Records shown: Begin

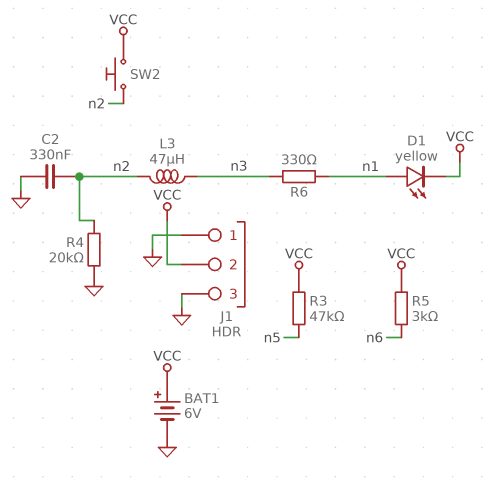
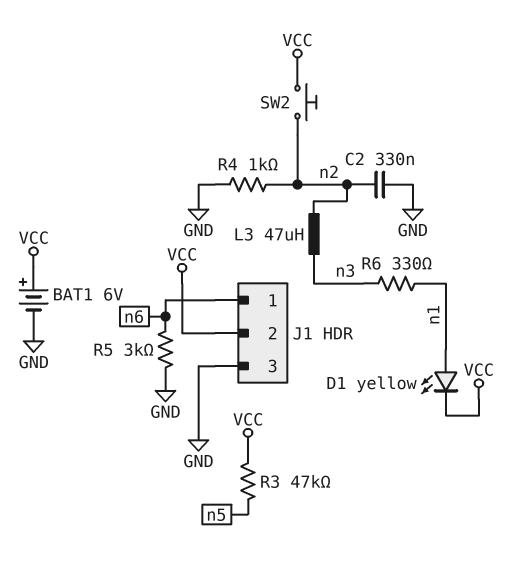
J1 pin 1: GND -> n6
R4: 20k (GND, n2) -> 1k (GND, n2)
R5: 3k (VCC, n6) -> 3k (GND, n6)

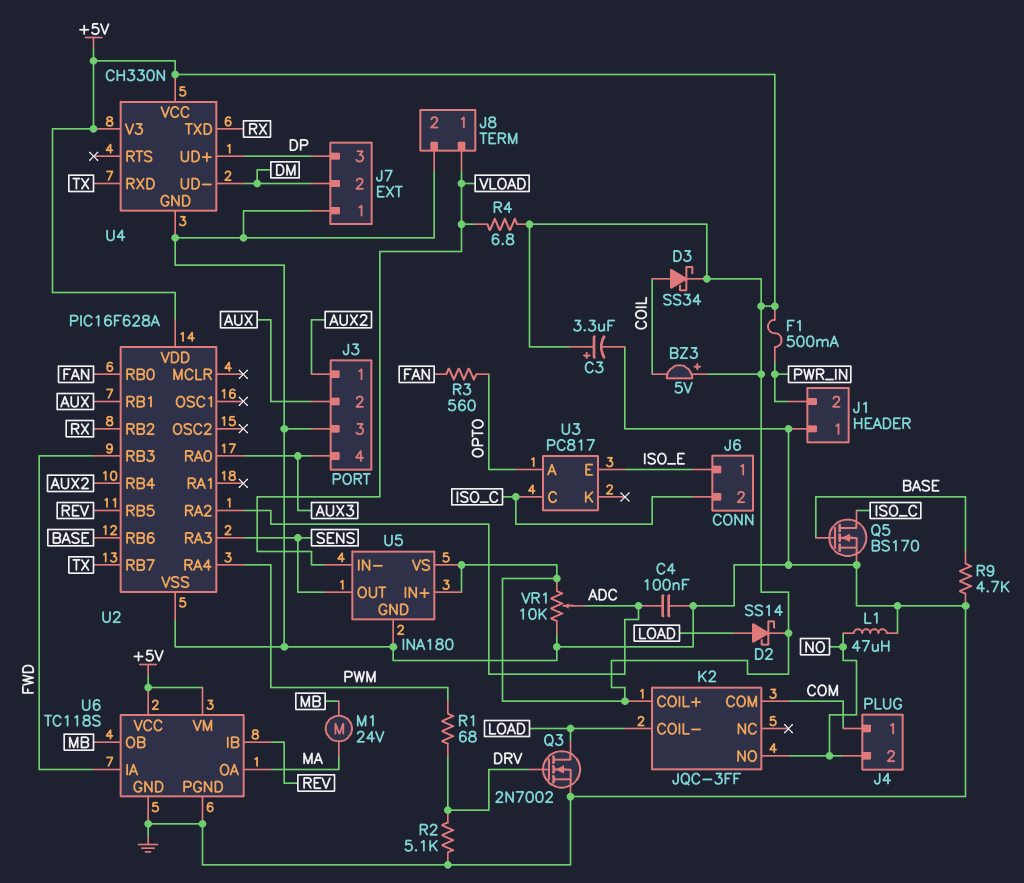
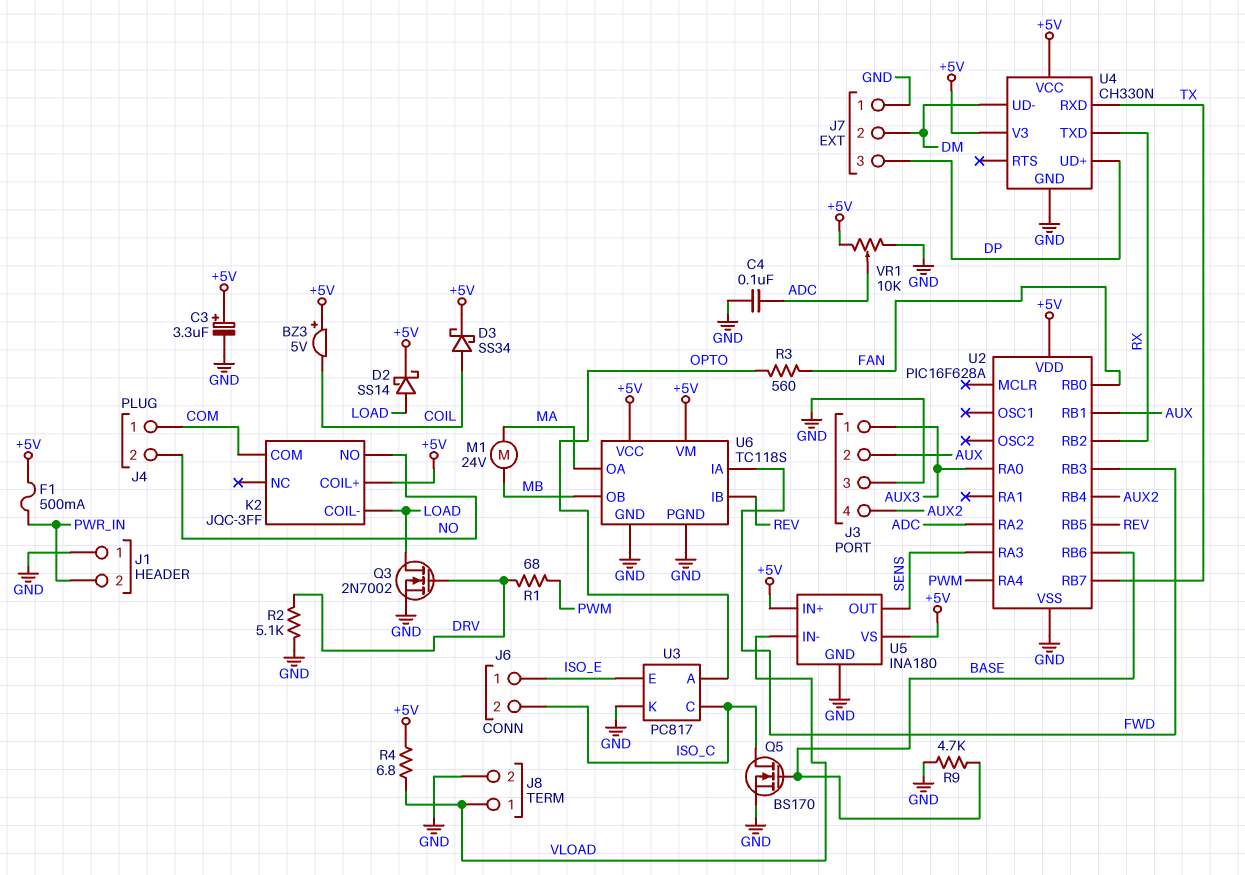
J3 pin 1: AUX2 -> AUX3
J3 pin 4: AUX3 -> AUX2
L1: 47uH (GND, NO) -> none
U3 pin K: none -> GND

Records shown: End

• **Work item**:
Give the entries again without a single change, but with no pictures.

• **Task output**:
J1 pin 1: GND -> n6
R4: 20k (GND, n2) -> 1k (GND, n2)
R5: 3k (VCC, n6) -> 3k (GND, n6)

J3 pin 1: AUX2 -> AUX3
J3 pin 4: AUX3 -> AUX2
L1: 47uH (GND, NO) -> none
U3 pin K: none -> GND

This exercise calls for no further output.